## What you have to do
Starting at the first line of the data below, repeat each line word for word up to and including the line with "(324, 143) = (298, 140): grey".

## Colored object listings
________________________
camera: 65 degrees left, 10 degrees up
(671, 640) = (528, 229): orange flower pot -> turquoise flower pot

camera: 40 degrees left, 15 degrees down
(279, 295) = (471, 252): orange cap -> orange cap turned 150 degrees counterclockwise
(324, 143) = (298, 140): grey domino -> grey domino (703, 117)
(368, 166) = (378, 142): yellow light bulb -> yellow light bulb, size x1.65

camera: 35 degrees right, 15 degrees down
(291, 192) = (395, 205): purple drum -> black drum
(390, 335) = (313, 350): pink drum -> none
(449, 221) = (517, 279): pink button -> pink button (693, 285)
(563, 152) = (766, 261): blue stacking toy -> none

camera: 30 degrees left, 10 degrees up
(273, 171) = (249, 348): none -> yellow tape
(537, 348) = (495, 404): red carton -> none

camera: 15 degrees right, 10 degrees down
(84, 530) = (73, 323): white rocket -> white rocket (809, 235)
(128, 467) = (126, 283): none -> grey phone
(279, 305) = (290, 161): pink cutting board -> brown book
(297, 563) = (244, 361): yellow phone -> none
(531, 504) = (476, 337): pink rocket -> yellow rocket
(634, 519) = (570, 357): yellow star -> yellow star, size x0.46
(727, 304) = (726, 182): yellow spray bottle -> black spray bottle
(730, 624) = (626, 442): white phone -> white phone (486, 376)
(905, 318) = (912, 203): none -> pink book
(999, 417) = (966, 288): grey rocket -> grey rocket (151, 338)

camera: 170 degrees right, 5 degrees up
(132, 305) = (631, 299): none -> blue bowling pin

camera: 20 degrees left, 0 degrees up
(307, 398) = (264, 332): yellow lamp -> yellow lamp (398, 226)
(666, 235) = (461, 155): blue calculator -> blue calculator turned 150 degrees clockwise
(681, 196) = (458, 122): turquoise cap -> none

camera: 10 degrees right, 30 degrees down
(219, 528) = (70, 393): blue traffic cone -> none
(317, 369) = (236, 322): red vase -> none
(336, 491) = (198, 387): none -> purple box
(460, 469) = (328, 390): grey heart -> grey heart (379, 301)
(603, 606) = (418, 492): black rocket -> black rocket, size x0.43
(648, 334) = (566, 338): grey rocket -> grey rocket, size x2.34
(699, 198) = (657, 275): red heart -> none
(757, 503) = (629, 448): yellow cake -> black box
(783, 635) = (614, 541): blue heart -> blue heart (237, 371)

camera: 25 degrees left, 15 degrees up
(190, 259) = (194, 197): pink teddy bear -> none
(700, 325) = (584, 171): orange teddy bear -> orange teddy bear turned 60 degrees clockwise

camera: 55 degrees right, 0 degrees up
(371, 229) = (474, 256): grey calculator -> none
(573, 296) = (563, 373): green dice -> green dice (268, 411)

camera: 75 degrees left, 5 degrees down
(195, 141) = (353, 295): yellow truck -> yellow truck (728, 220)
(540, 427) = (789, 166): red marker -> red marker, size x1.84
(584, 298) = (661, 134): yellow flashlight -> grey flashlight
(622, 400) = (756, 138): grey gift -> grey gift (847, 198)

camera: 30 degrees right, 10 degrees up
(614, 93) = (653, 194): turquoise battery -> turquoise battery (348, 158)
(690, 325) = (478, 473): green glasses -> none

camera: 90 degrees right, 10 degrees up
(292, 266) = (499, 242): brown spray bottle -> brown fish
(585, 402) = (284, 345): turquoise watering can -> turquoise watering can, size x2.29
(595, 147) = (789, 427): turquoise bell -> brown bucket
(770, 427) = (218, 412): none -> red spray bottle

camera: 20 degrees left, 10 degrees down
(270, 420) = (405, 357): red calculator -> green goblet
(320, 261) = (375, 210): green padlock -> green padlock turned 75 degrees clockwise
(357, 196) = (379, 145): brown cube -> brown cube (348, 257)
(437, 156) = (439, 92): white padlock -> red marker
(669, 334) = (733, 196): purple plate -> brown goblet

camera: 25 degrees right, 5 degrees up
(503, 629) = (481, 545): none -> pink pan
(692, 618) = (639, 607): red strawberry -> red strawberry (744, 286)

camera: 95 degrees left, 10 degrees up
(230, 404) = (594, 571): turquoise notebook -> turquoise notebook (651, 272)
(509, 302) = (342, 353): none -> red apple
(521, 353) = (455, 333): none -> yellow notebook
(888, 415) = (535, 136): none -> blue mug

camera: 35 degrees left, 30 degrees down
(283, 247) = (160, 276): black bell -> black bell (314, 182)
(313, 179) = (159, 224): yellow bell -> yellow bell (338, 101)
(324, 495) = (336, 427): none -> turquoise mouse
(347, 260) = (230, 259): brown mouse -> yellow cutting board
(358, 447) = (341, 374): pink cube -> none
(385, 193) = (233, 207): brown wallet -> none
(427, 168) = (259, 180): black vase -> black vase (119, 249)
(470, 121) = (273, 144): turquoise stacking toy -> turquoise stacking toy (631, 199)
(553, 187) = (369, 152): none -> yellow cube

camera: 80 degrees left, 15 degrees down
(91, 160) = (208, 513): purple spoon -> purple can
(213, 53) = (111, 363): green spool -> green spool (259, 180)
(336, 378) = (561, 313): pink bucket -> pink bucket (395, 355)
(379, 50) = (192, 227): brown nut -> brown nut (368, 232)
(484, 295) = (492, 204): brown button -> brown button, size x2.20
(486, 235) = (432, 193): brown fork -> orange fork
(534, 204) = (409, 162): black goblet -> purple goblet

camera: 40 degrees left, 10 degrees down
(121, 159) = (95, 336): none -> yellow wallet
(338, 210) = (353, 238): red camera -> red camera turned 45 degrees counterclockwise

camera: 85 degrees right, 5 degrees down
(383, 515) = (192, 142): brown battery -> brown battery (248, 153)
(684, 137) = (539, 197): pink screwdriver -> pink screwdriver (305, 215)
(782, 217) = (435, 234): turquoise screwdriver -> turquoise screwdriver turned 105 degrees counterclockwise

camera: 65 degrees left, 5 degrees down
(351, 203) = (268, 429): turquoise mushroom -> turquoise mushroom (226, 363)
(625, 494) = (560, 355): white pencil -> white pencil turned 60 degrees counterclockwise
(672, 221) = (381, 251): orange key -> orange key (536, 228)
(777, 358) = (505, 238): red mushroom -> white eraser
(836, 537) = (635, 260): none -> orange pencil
________________________
## Task solution
camera: 65 degrees left, 10 degrees up
(671, 640) = (528, 229): orange flower pot -> turquoise flower pot

camera: 40 degrees left, 15 degrees down
(279, 295) = (471, 252): orange cap -> orange cap turned 150 degrees counterclockwise
(324, 143) = (298, 140): grey domino -> grey domino (703, 117)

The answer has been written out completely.